Data excerpts:
-*-*-

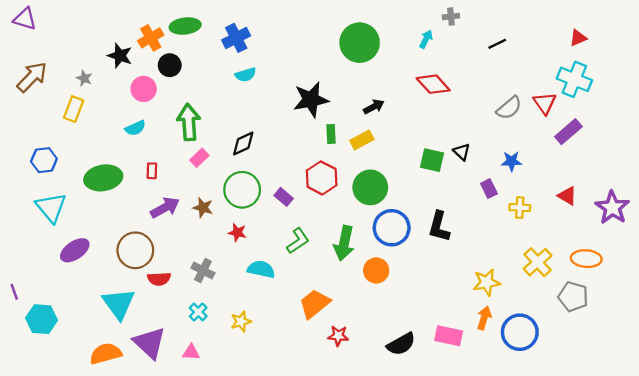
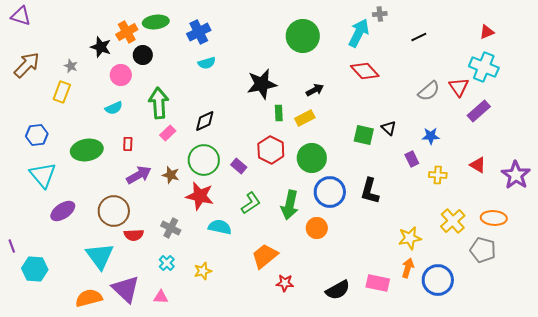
cyan arrow: (426, 39) -> (359, 33), size x1.8
red star: (237, 233) -> (200, 196), size x1.8

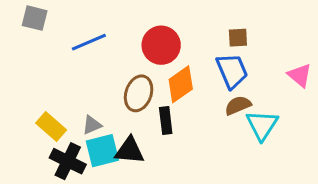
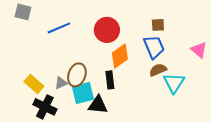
brown ellipse: (139, 93) -> (77, 75), moved
cyan square: (102, 151) -> (83, 93), moved
black triangle: (130, 151) -> (98, 105), moved

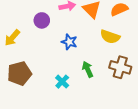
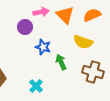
purple circle: (42, 20) -> (25, 27), moved
green arrow: (88, 69) -> (61, 62), moved

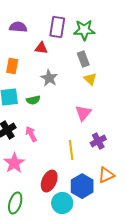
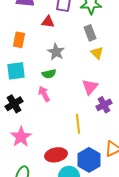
green semicircle: (33, 100) -> (49, 74), moved
pink arrow: (31, 134) -> (44, 94), moved
purple cross: (98, 141) -> (104, 105), moved
red ellipse: (49, 181) -> (56, 155), turned 55

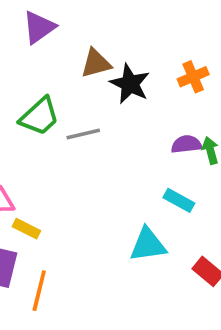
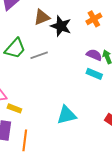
purple semicircle: (186, 144) -> (94, 55), turned 35
cyan rectangle: (179, 200) -> (94, 74), moved
cyan triangle: (148, 245) -> (67, 115), moved

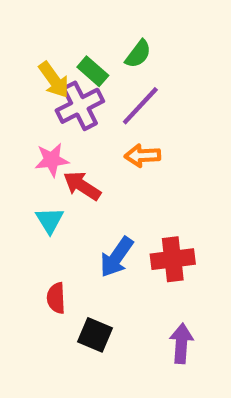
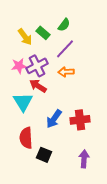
purple cross: (80, 106) -> (37, 66), moved
pink star: (52, 160) -> (19, 66), moved
cyan triangle: (50, 220) -> (23, 102), size x1.5
red semicircle: (56, 298) -> (26, 138), size x1.5

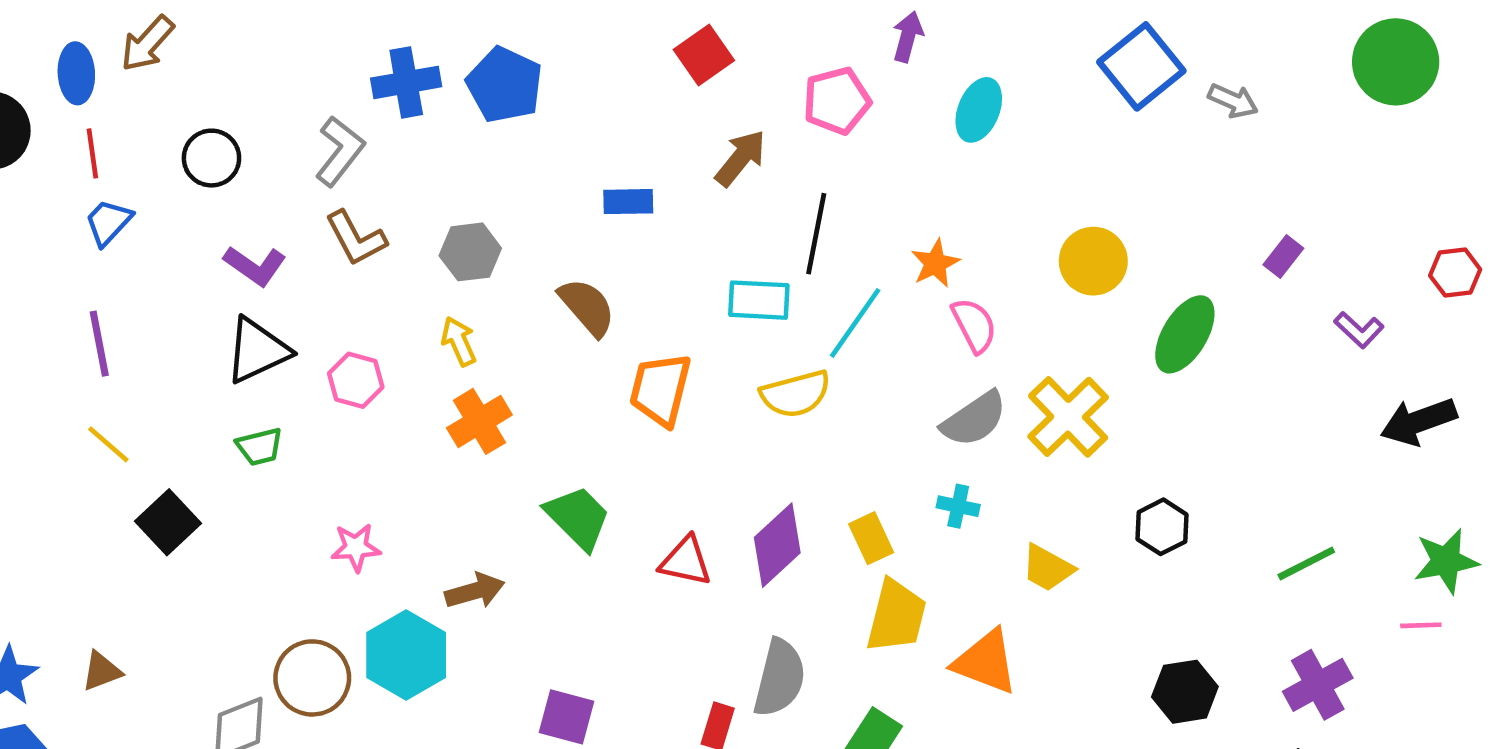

-*-*-

Work request:
Give back the records word for word, without their pictures.

Answer to the problem:
cyan arrow: (426, 39) -> (359, 33), size x1.8
red star: (237, 233) -> (200, 196), size x1.8

brown ellipse: (139, 93) -> (77, 75), moved
cyan square: (102, 151) -> (83, 93), moved
black triangle: (130, 151) -> (98, 105), moved

purple circle: (42, 20) -> (25, 27), moved
green arrow: (88, 69) -> (61, 62), moved

green semicircle: (33, 100) -> (49, 74), moved
pink arrow: (31, 134) -> (44, 94), moved
purple cross: (98, 141) -> (104, 105), moved
red ellipse: (49, 181) -> (56, 155), turned 55

purple semicircle: (186, 144) -> (94, 55), turned 35
cyan rectangle: (179, 200) -> (94, 74), moved
cyan triangle: (148, 245) -> (67, 115), moved

purple cross: (80, 106) -> (37, 66), moved
pink star: (52, 160) -> (19, 66), moved
cyan triangle: (50, 220) -> (23, 102), size x1.5
red semicircle: (56, 298) -> (26, 138), size x1.5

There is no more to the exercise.